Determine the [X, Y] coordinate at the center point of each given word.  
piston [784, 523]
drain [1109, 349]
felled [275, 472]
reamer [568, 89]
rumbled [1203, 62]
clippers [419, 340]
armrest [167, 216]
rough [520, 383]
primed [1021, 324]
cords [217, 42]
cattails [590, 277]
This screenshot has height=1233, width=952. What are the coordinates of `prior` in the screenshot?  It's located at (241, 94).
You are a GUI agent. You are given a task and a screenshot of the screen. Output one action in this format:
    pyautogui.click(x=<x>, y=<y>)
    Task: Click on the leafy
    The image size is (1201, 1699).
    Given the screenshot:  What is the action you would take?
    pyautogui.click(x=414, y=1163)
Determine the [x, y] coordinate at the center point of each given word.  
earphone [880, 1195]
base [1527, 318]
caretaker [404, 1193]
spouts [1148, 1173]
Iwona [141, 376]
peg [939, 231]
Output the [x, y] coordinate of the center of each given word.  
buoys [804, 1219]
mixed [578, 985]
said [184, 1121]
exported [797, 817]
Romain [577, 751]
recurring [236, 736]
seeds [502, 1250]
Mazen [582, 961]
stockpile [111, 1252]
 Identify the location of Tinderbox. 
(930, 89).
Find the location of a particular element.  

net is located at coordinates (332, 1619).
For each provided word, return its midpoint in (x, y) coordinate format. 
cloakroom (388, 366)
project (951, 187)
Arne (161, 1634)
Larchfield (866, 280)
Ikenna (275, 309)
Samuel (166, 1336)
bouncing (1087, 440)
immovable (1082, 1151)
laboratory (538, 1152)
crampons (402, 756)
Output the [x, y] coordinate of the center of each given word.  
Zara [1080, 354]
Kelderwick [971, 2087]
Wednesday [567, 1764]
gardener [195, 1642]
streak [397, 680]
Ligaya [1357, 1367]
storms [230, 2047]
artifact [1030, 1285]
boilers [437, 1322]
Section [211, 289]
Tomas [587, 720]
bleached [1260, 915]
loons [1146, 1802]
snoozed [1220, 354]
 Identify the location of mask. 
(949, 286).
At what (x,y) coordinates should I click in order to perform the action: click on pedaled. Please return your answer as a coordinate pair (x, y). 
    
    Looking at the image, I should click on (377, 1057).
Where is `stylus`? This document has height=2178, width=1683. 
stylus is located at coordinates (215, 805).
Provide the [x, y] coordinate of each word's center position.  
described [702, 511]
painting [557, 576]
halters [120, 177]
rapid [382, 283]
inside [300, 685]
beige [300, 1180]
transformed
·····
Do this
Rewrite the lines above, changing every "Identify the location of" to "Locate" and keeping everything else the same.

Full solution
Determine the [X, Y] coordinate at the center point of each given word.  
piston [784, 523]
drain [1109, 349]
felled [275, 472]
reamer [568, 89]
rumbled [1203, 62]
clippers [419, 340]
armrest [167, 216]
rough [520, 383]
primed [1021, 324]
cords [217, 42]
cattails [590, 277]
This screenshot has height=1233, width=952. What are the coordinates of `prior` in the screenshot?  It's located at (241, 94).
You are a GUI agent. You are given a task and a screenshot of the screen. Output one action in this format:
    pyautogui.click(x=<x>, y=<y>)
    Task: Click on the leafy
    The image size is (1201, 1699).
    Given the screenshot:  What is the action you would take?
    pyautogui.click(x=414, y=1163)
Determine the [x, y] coordinate at the center point of each given word.  
earphone [880, 1195]
base [1527, 318]
caretaker [404, 1193]
spouts [1148, 1173]
Iwona [141, 376]
peg [939, 231]
Output the [x, y] coordinate of the center of each given word.  
buoys [804, 1219]
mixed [578, 985]
said [184, 1121]
exported [797, 817]
Romain [577, 751]
recurring [236, 736]
seeds [502, 1250]
Mazen [582, 961]
stockpile [111, 1252]
 Locate Tinderbox. 
(930, 89).
Find the location of a particular element.  

net is located at coordinates (332, 1619).
For each provided word, return its midpoint in (x, y) coordinate format. 
cloakroom (388, 366)
project (951, 187)
Arne (161, 1634)
Larchfield (866, 280)
Ikenna (275, 309)
Samuel (166, 1336)
bouncing (1087, 440)
immovable (1082, 1151)
laboratory (538, 1152)
crampons (402, 756)
Output the [x, y] coordinate of the center of each given word.  
Zara [1080, 354]
Kelderwick [971, 2087]
Wednesday [567, 1764]
gardener [195, 1642]
streak [397, 680]
Ligaya [1357, 1367]
storms [230, 2047]
artifact [1030, 1285]
boilers [437, 1322]
Section [211, 289]
Tomas [587, 720]
bleached [1260, 915]
loons [1146, 1802]
snoozed [1220, 354]
 Locate mask. 
(949, 286).
At what (x,y) coordinates should I click in order to perform the action: click on pedaled. Please return your answer as a coordinate pair (x, y). 
    
    Looking at the image, I should click on (377, 1057).
Where is `stylus`? This document has height=2178, width=1683. 
stylus is located at coordinates (215, 805).
Provide the [x, y] coordinate of each word's center position.  
described [702, 511]
painting [557, 576]
halters [120, 177]
rapid [382, 283]
inside [300, 685]
beige [300, 1180]
transformed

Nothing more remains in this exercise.